- **Your objective**
The stretch from the line with "Someone carried the brown_somuli" through the line with "Someone carried the orange_burala" in the records below: write it out exactly, and nothing else.
++++ Given entries
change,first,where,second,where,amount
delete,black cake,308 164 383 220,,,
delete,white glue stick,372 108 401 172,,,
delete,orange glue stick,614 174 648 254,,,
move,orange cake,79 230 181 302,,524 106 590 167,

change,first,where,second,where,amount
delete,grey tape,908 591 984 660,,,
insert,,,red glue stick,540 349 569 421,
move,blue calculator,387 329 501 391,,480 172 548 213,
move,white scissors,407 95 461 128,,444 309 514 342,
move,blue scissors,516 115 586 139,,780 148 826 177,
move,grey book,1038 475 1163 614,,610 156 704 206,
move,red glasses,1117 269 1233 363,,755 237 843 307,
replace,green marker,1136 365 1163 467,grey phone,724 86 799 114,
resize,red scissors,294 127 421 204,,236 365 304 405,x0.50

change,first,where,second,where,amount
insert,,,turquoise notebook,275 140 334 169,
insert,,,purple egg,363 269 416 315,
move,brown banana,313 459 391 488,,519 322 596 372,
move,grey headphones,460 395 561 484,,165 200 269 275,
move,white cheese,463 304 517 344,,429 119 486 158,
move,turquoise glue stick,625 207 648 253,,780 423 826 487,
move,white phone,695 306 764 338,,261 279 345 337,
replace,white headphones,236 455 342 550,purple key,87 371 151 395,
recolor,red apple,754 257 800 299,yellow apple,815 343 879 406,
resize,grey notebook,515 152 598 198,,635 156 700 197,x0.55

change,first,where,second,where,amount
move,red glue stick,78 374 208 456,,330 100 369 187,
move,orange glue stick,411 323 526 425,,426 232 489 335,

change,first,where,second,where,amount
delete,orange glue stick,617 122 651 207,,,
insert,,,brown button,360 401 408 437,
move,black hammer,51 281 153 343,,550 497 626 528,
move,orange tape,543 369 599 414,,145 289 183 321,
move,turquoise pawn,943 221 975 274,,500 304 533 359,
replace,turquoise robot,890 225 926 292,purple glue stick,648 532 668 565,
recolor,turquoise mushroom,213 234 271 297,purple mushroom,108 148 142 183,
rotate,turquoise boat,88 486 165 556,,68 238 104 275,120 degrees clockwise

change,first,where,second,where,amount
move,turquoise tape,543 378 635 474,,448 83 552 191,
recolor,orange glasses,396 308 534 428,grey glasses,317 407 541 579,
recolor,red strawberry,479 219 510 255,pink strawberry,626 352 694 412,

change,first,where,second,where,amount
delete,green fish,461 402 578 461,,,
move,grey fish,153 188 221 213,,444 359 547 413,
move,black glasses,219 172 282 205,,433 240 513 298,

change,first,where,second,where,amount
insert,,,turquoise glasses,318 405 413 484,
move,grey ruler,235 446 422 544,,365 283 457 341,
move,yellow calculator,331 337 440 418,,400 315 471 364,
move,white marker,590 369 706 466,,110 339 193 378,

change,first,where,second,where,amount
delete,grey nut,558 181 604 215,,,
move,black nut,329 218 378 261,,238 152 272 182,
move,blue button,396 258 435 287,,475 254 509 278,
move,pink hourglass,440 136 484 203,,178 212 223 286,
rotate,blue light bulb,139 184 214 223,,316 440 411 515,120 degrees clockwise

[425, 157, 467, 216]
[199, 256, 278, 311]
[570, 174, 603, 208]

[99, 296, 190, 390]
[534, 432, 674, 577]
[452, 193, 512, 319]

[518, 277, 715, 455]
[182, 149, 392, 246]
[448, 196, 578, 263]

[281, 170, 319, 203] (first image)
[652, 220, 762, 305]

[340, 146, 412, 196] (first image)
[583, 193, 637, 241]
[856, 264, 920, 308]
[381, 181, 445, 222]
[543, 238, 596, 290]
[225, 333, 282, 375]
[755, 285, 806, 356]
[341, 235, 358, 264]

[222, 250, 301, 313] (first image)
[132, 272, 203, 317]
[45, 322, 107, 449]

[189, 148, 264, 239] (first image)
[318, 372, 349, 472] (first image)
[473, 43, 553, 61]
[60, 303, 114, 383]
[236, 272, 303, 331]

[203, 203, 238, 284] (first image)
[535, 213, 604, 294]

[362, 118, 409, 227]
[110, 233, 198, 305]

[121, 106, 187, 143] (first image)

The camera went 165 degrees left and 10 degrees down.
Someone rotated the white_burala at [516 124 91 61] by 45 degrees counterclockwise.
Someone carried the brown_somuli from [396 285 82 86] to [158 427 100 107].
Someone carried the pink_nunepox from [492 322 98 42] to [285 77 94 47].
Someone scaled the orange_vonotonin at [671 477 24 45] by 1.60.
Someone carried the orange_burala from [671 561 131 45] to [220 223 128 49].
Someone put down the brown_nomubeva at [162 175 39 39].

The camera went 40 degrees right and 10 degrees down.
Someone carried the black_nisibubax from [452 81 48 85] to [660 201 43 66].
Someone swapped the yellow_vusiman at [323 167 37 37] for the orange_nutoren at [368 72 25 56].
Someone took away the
++++++++
- **Result below**
Someone carried the brown_somuli from [396 285 82 86] to [158 427 100 107].
Someone carried the pink_nunepox from [492 322 98 42] to [285 77 94 47].
Someone scaled the orange_vonotonin at [671 477 24 45] by 1.60.
Someone carried the orange_burala from [671 561 131 45] to [220 223 128 49].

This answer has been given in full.